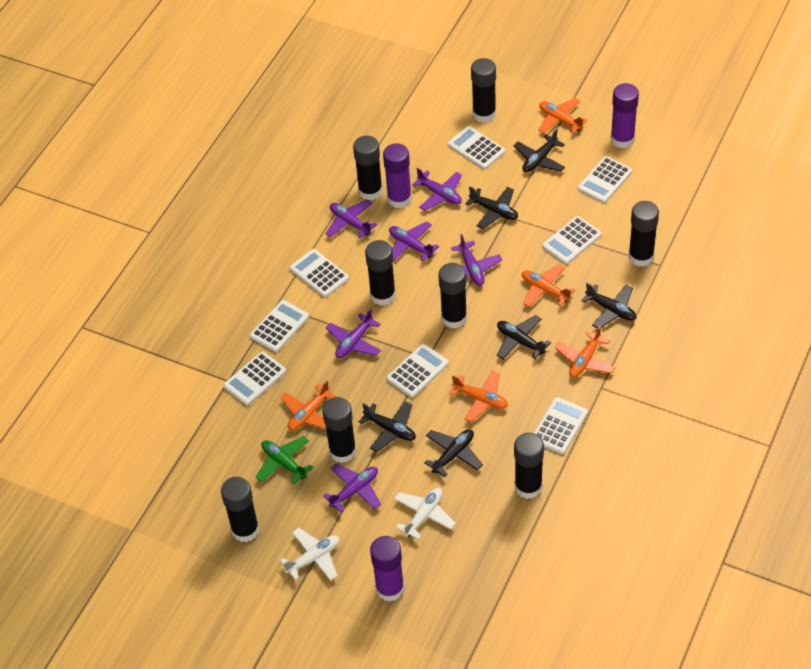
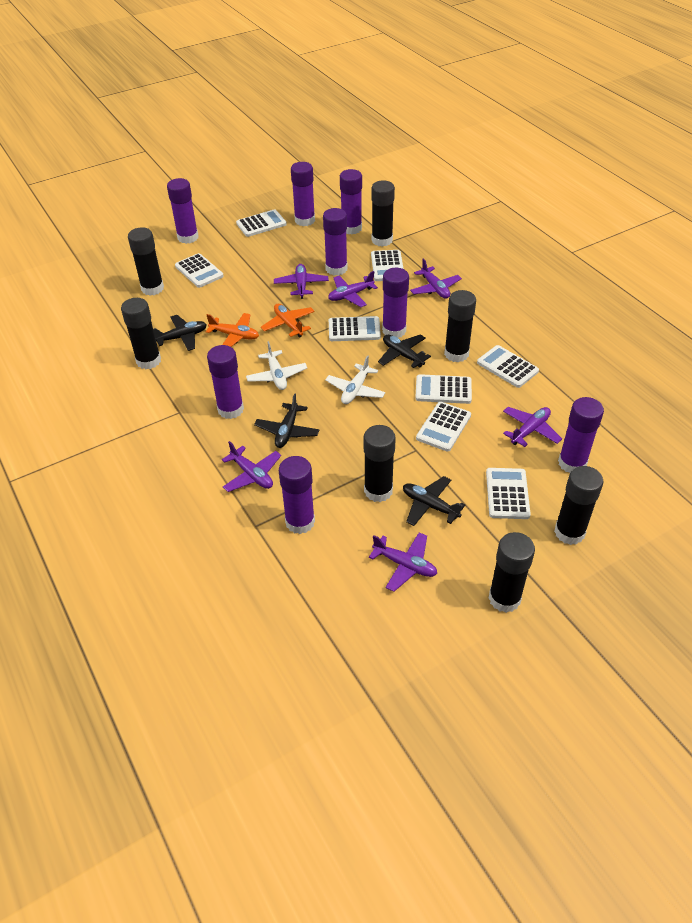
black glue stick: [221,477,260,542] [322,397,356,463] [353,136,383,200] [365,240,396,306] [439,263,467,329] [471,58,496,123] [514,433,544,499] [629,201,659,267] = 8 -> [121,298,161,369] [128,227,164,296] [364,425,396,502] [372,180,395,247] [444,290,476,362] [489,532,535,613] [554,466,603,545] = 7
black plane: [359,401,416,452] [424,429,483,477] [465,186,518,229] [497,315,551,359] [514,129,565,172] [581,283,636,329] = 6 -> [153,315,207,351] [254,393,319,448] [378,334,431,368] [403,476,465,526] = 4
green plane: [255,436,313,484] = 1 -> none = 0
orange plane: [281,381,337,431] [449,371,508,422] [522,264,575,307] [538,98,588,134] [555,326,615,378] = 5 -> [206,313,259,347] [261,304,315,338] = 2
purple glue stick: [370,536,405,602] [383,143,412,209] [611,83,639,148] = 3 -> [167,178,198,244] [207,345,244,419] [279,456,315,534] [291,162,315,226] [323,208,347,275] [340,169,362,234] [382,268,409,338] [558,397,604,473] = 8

*-*-*

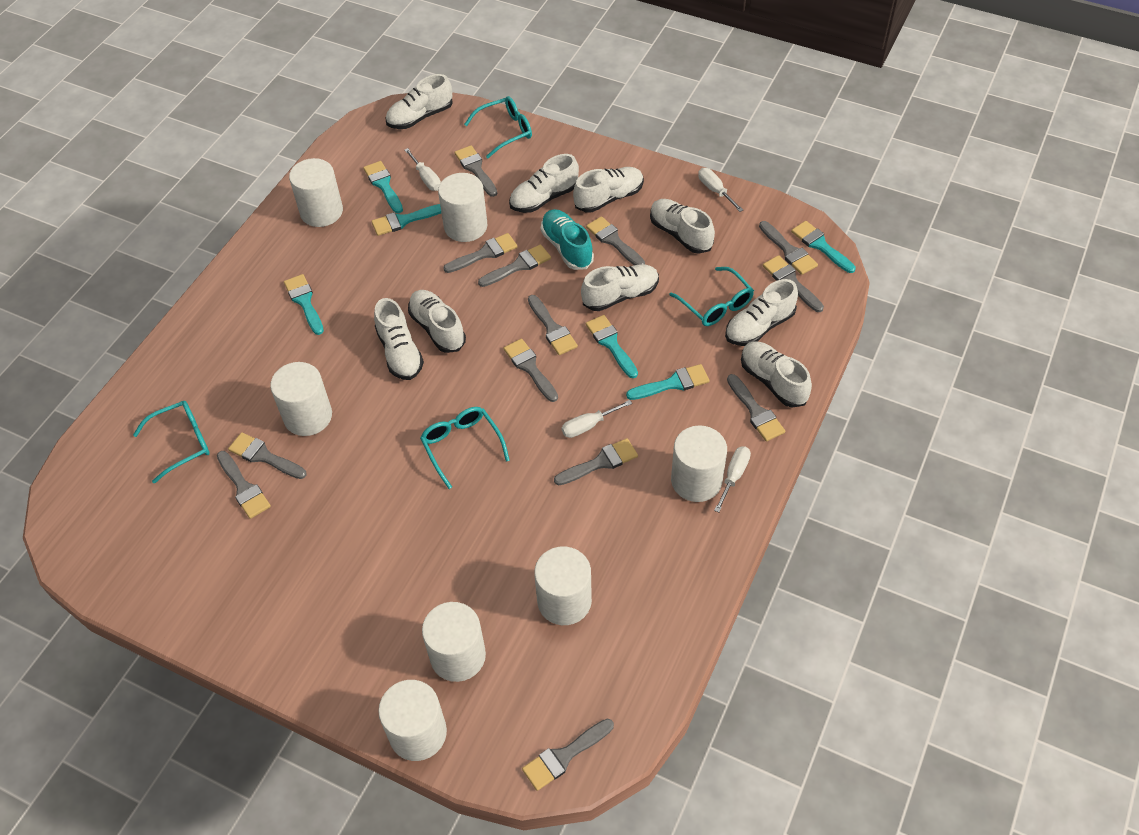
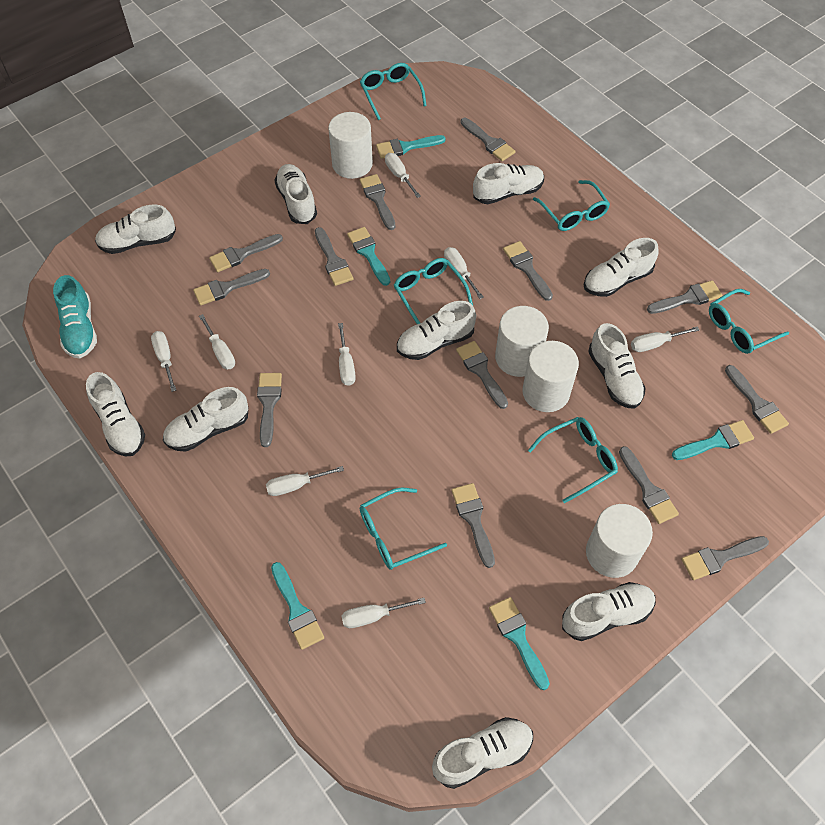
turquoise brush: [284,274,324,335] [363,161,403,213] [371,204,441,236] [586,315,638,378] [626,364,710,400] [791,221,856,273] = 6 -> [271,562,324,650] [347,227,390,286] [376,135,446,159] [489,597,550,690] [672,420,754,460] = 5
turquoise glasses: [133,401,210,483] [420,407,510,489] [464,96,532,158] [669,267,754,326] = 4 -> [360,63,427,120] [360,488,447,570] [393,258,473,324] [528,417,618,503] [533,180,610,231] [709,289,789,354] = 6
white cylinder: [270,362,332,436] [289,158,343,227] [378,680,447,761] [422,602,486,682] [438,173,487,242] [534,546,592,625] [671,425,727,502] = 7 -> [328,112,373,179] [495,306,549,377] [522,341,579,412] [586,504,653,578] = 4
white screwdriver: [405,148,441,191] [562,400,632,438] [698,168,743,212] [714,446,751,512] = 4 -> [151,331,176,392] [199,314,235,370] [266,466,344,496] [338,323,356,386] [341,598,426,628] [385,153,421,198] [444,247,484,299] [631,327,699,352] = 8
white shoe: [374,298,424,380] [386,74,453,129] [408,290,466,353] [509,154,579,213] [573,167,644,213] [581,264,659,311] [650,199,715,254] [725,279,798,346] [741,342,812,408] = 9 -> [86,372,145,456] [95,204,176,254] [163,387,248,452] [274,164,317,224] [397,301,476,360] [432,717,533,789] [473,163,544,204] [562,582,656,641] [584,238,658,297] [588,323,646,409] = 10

*-*-*

YOUR INSTRUCTIONS
All that should be written out is the stretch of lines above between the one holding "white cylinder: [270,362,332,436]" and the one holding "white shoe: [374,298,424,380]", inclusive, exactly as given.

WRITTEN REPLY
white cylinder: [270,362,332,436] [289,158,343,227] [378,680,447,761] [422,602,486,682] [438,173,487,242] [534,546,592,625] [671,425,727,502] = 7 -> [328,112,373,179] [495,306,549,377] [522,341,579,412] [586,504,653,578] = 4
white screwdriver: [405,148,441,191] [562,400,632,438] [698,168,743,212] [714,446,751,512] = 4 -> [151,331,176,392] [199,314,235,370] [266,466,344,496] [338,323,356,386] [341,598,426,628] [385,153,421,198] [444,247,484,299] [631,327,699,352] = 8
white shoe: [374,298,424,380] [386,74,453,129] [408,290,466,353] [509,154,579,213] [573,167,644,213] [581,264,659,311] [650,199,715,254] [725,279,798,346] [741,342,812,408] = 9 -> [86,372,145,456] [95,204,176,254] [163,387,248,452] [274,164,317,224] [397,301,476,360] [432,717,533,789] [473,163,544,204] [562,582,656,641] [584,238,658,297] [588,323,646,409] = 10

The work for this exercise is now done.